▶ [PROBLEM]: Output the data from the line containing "From a real-world perspective, is" to the line containing "Identify the location of bottle", both included, as a JSON list of strings with one string per line and blank lines left out.

▶ [PROVIDED DATA]:
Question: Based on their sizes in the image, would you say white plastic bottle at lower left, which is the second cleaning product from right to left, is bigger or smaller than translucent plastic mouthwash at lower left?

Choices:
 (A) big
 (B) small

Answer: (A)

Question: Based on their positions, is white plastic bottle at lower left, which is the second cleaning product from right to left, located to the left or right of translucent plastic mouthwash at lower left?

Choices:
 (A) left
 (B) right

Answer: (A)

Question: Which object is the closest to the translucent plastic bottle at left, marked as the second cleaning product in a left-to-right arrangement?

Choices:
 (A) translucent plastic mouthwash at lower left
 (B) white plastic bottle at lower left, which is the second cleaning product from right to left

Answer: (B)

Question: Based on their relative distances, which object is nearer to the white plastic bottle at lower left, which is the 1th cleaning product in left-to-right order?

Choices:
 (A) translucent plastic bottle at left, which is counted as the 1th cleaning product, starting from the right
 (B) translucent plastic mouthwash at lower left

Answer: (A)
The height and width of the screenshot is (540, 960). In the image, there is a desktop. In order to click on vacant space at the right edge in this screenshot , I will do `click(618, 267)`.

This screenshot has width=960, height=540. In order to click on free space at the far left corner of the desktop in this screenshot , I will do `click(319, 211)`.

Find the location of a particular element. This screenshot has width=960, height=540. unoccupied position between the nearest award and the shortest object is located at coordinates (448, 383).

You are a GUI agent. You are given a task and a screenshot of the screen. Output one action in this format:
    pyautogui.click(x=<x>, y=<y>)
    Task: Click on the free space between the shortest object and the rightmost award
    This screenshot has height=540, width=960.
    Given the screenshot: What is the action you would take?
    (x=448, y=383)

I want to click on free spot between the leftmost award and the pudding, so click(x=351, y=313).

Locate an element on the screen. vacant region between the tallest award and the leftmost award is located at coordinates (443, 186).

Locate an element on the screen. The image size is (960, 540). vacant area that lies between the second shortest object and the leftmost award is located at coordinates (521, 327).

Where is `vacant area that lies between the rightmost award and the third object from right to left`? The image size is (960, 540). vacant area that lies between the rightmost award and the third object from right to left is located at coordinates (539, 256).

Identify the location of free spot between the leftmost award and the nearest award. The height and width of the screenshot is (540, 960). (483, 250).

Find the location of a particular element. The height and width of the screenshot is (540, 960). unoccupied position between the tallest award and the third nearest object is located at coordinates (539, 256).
* * *
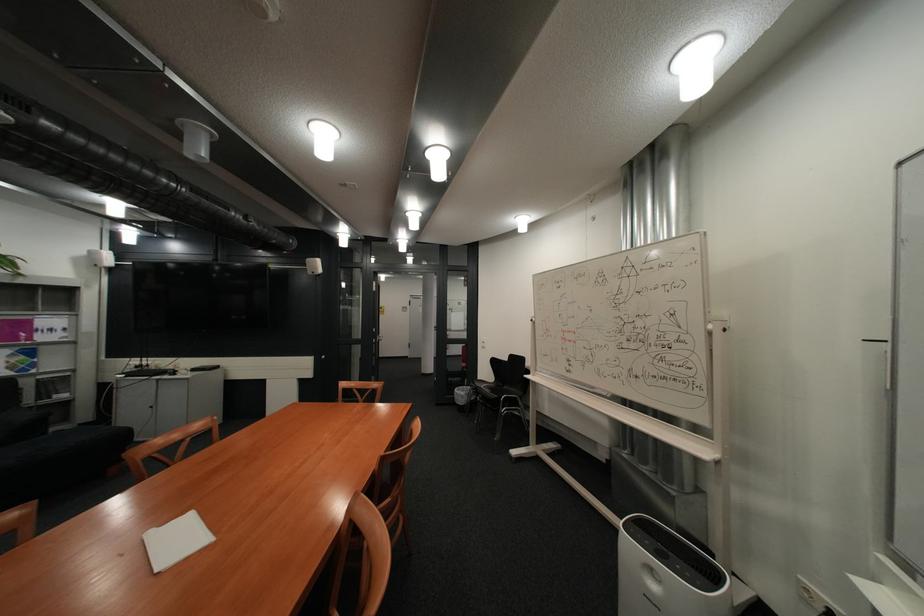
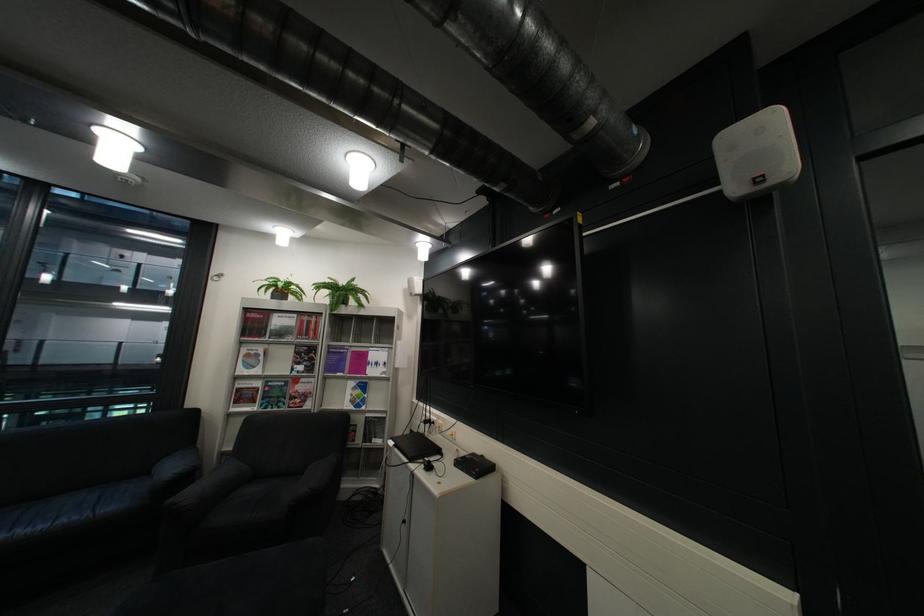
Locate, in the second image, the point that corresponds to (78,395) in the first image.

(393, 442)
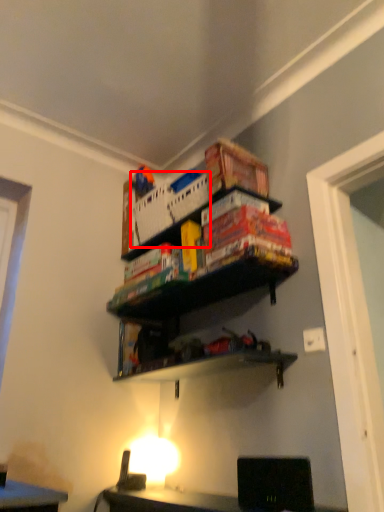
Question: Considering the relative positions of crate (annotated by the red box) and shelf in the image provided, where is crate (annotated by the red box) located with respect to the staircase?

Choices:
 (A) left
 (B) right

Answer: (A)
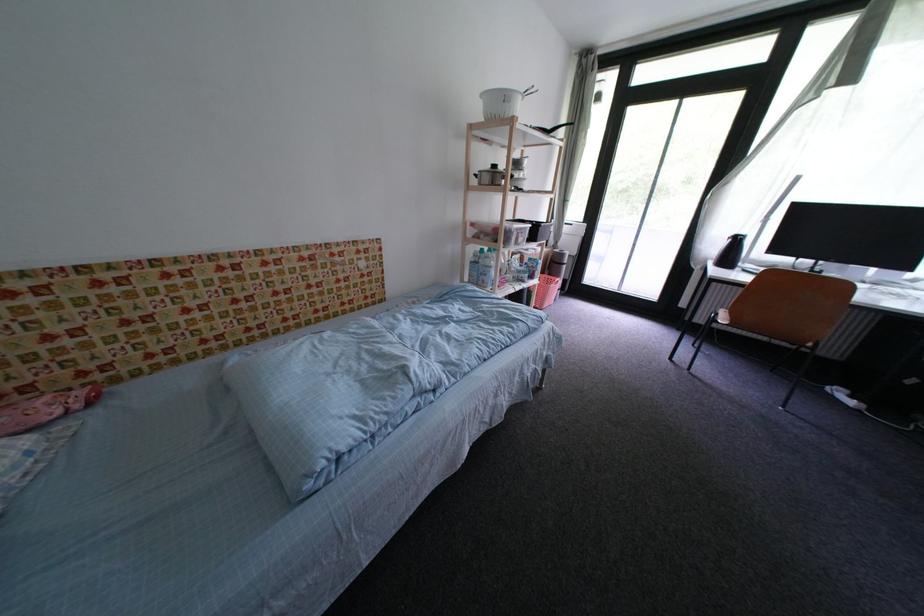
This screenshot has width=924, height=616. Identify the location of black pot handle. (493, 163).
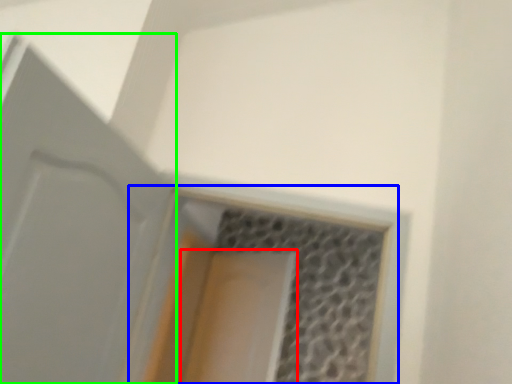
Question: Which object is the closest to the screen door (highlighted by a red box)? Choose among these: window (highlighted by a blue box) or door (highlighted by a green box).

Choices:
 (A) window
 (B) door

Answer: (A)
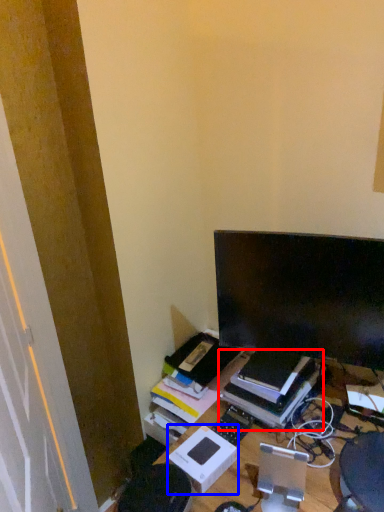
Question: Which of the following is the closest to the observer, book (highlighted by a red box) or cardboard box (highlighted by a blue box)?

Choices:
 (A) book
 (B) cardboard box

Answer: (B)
...
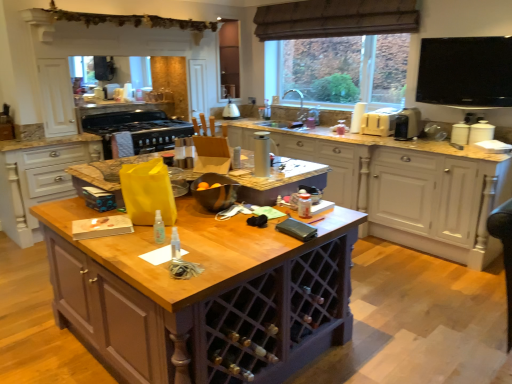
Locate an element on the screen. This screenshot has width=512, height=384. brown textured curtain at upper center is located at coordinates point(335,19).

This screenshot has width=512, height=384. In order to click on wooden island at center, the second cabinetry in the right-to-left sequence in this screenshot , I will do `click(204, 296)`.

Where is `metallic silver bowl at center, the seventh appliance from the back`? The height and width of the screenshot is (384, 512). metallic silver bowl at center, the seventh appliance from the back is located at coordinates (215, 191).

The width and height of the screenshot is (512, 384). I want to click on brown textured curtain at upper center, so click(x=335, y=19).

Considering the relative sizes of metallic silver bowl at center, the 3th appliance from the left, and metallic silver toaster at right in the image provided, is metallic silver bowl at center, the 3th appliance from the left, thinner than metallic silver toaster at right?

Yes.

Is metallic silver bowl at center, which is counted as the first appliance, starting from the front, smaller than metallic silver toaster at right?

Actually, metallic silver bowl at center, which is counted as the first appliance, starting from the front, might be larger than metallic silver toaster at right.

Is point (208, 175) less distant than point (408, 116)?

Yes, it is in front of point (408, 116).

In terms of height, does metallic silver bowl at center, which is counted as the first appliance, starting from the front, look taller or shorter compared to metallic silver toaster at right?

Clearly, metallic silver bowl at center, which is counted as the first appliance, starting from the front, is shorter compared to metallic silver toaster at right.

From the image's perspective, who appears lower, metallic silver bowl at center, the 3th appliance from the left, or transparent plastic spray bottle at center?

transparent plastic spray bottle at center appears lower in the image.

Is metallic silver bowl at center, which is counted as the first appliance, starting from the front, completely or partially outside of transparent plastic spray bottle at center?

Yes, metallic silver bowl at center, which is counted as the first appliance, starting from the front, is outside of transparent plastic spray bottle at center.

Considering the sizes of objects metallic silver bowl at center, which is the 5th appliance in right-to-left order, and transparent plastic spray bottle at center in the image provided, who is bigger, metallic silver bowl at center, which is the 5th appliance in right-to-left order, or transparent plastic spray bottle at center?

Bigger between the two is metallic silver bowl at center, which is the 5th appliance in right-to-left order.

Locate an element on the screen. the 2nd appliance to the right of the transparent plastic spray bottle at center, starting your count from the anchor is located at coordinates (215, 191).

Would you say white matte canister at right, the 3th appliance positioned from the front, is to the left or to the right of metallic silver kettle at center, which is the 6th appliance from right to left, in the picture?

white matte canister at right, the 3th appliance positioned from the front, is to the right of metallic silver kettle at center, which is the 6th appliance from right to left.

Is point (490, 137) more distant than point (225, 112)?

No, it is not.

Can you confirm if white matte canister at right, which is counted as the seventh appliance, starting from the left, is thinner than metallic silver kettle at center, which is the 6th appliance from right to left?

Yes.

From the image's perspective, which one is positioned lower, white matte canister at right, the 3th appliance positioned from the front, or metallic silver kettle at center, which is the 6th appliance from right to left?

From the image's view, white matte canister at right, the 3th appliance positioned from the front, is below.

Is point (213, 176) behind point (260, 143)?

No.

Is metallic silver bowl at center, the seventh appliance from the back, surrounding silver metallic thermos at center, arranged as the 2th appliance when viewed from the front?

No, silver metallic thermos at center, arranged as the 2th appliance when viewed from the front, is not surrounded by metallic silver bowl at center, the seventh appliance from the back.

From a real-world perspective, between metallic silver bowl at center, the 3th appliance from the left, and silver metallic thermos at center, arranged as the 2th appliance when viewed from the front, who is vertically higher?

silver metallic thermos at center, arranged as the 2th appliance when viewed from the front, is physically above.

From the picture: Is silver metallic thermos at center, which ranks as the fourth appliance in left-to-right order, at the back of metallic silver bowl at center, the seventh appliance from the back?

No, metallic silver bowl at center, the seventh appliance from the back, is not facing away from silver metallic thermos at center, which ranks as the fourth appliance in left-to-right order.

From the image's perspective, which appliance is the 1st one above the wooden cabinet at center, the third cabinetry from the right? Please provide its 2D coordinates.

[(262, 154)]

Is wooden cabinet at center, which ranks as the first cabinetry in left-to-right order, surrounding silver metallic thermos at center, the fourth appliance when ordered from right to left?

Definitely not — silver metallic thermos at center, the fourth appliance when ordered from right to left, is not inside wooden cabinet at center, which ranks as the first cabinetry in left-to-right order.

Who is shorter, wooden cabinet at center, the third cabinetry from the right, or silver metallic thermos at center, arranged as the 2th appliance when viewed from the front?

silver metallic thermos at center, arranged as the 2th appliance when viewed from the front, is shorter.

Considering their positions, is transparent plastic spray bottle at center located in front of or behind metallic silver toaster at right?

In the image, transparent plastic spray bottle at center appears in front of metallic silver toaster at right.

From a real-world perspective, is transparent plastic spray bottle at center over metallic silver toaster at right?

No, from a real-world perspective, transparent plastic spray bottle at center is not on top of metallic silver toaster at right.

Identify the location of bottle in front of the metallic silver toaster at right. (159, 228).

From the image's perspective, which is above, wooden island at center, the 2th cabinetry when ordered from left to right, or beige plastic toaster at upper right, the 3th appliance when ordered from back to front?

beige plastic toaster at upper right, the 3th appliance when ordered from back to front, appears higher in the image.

▶ [WRITTEN ANSWER]:
[
  "From a real-world perspective, is transparent plastic spray bottle at center over metallic silver toaster at right?",
  "No, from a real-world perspective, transparent plastic spray bottle at center is not on top of metallic silver toaster at right.",
  "Identify the location of bottle in front of the metallic silver toaster at right. (159, 228)."
]